------ Exercise input

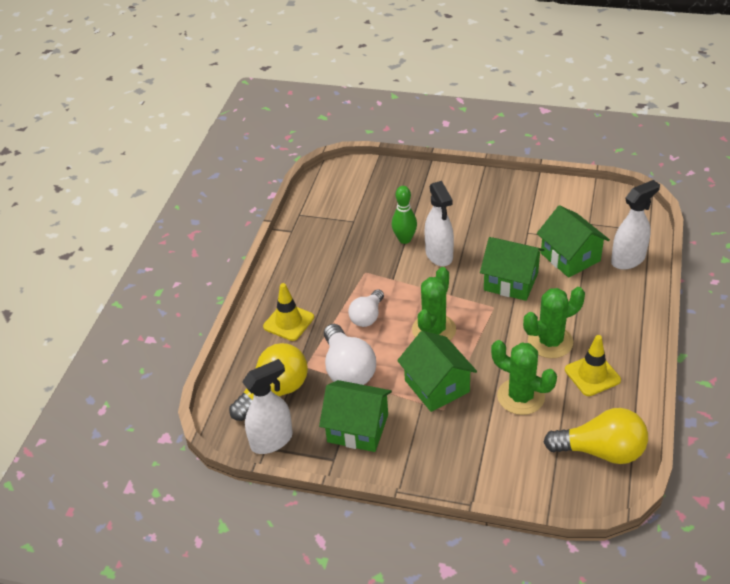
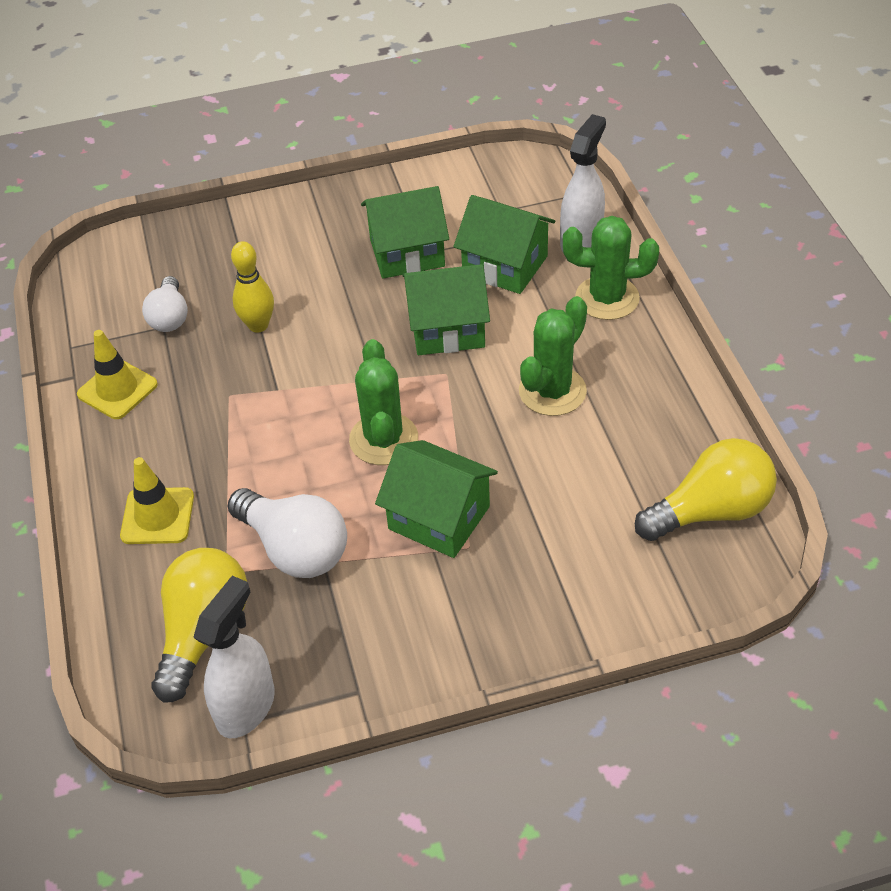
camera: 30 degrees left, 5 degrees up
(357, 428) = (364, 629): green house -> green house (407, 253)
(367, 316) = (274, 459): white light bulb -> white light bulb (170, 317)
(404, 239) = (258, 325): green bowling pin -> yellow bowling pin
(439, 255) = (323, 329): white spray bottle -> none
(520, 397) = (562, 483): green cactus -> green cactus (607, 298)
(592, 375) = (634, 414): yellow traffic cone -> yellow traffic cone (117, 389)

------------

Aim of the task: Pull out all lines from the entries above that include the word "green".

Answer:
(357, 428) = (364, 629): green house -> green house (407, 253)
(404, 239) = (258, 325): green bowling pin -> yellow bowling pin
(520, 397) = (562, 483): green cactus -> green cactus (607, 298)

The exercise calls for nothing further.